> EXCERPTED DATA:
——————

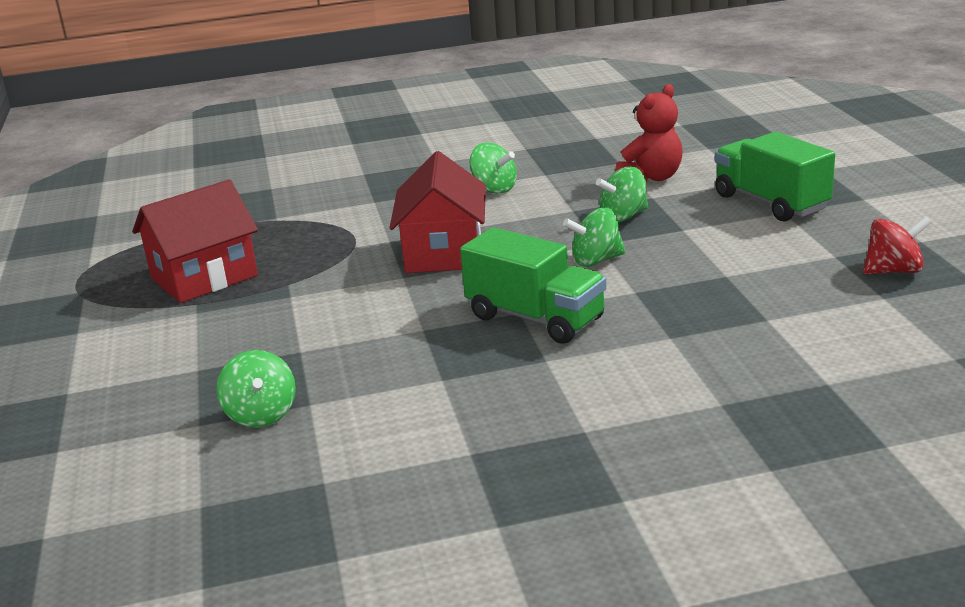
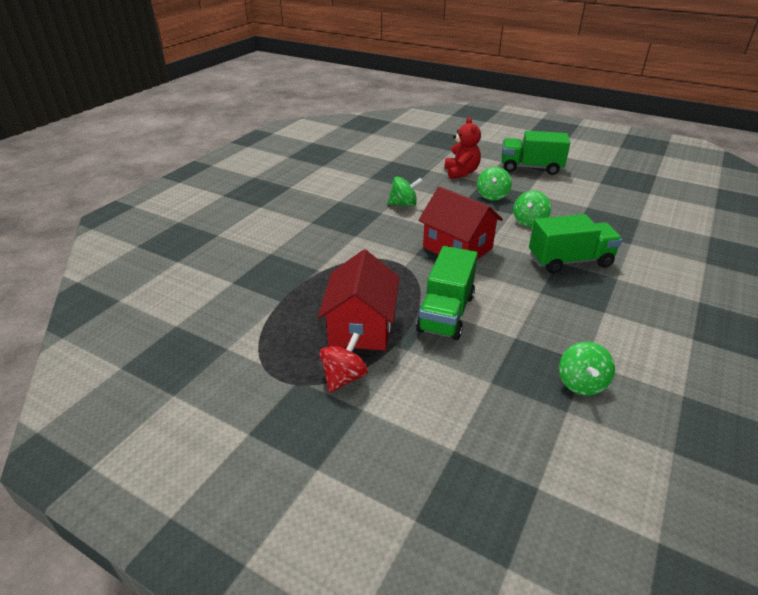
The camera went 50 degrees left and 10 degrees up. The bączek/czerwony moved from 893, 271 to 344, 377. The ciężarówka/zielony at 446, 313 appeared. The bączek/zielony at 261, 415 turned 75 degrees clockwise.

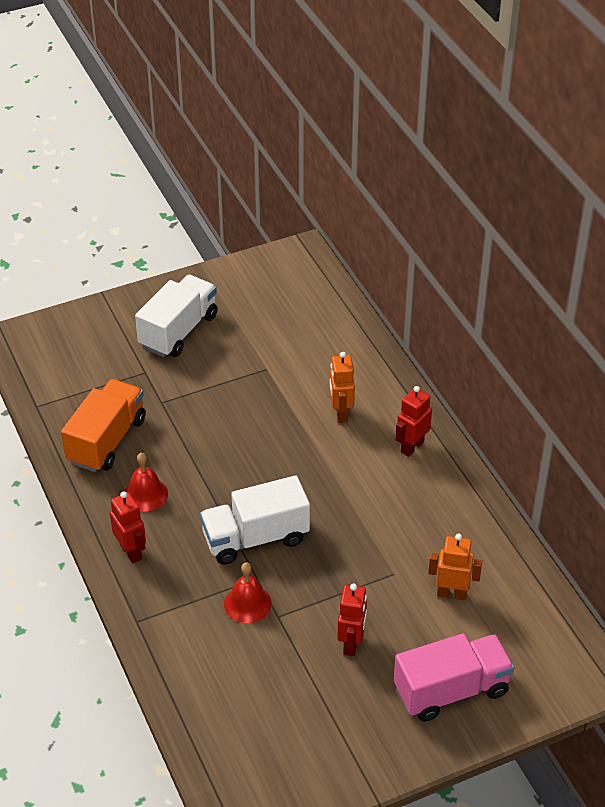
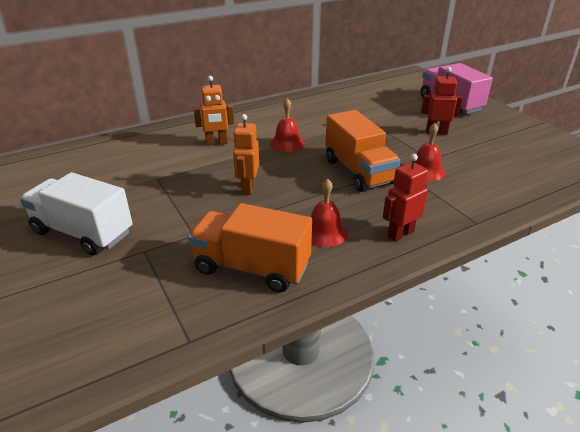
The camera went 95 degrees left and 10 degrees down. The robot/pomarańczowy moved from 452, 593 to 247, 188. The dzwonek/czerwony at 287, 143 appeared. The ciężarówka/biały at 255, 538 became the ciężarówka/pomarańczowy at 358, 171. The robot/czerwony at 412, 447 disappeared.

——————

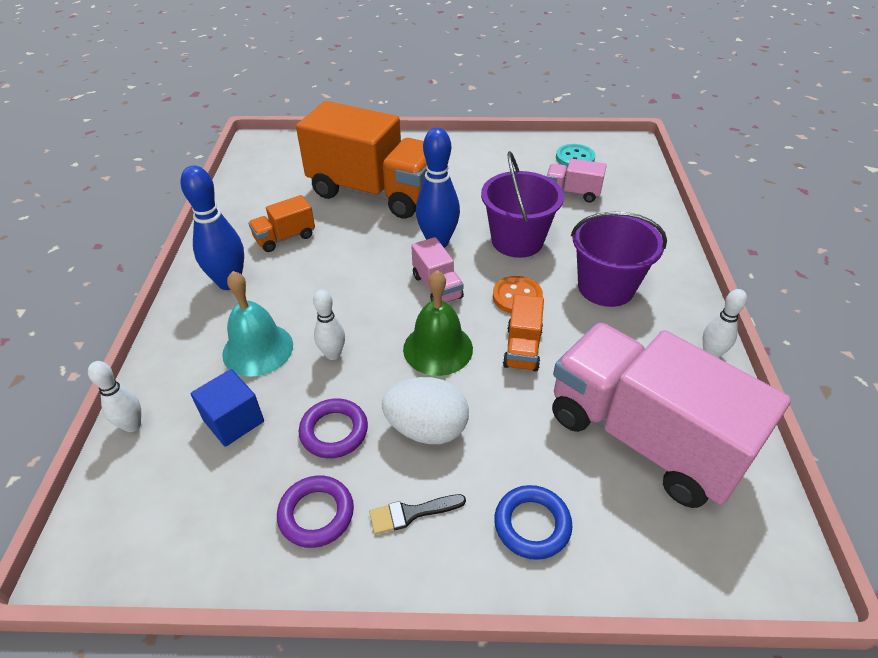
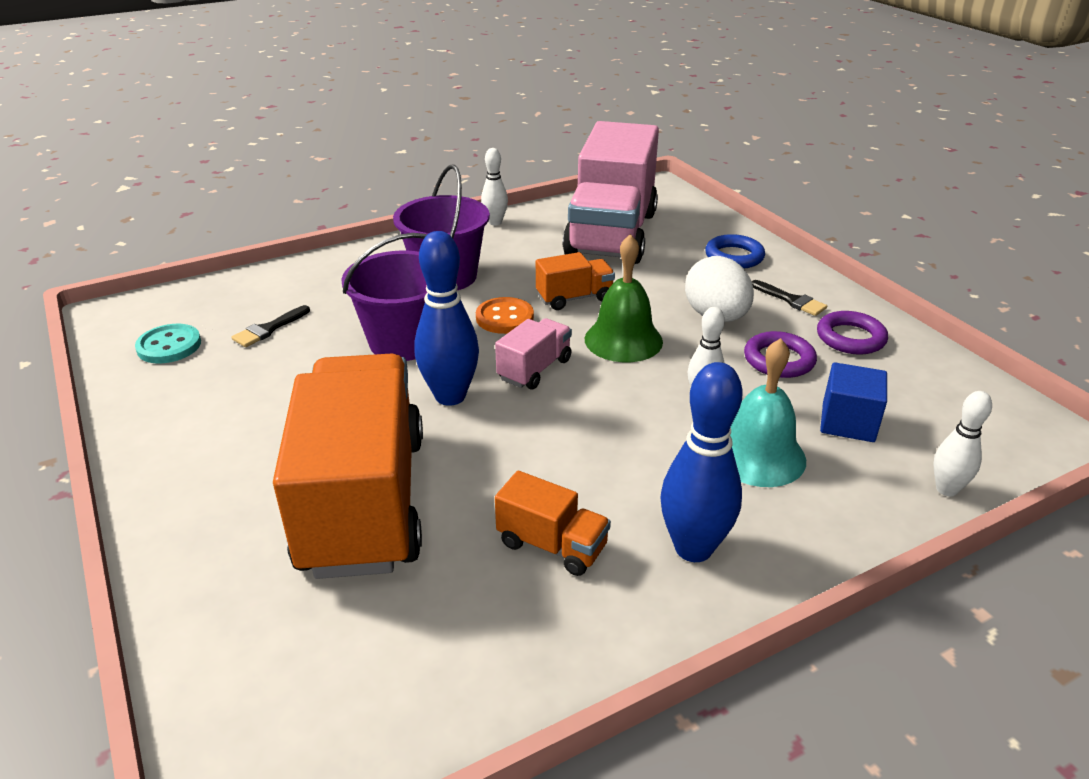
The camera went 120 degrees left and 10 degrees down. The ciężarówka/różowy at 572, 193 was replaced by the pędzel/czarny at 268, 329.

——————

> ASSIGNED TASK: Reproduce the records above exactly, but only from the line with "The camera went 50" up to and including the line with "The camera went 95". Leave the pictures out.

> EXERCISE OUTPUT:
The camera went 50 degrees left and 10 degrees up. The bączek/czerwony moved from 893, 271 to 344, 377. The ciężarówka/zielony at 446, 313 appeared. The bączek/zielony at 261, 415 turned 75 degrees clockwise.

The camera went 95 degrees left and 10 degrees down. The robot/pomarańczowy moved from 452, 593 to 247, 188. The dzwonek/czerwony at 287, 143 appeared. The ciężarówka/biały at 255, 538 became the ciężarówka/pomarańczowy at 358, 171. The robot/czerwony at 412, 447 disappeared.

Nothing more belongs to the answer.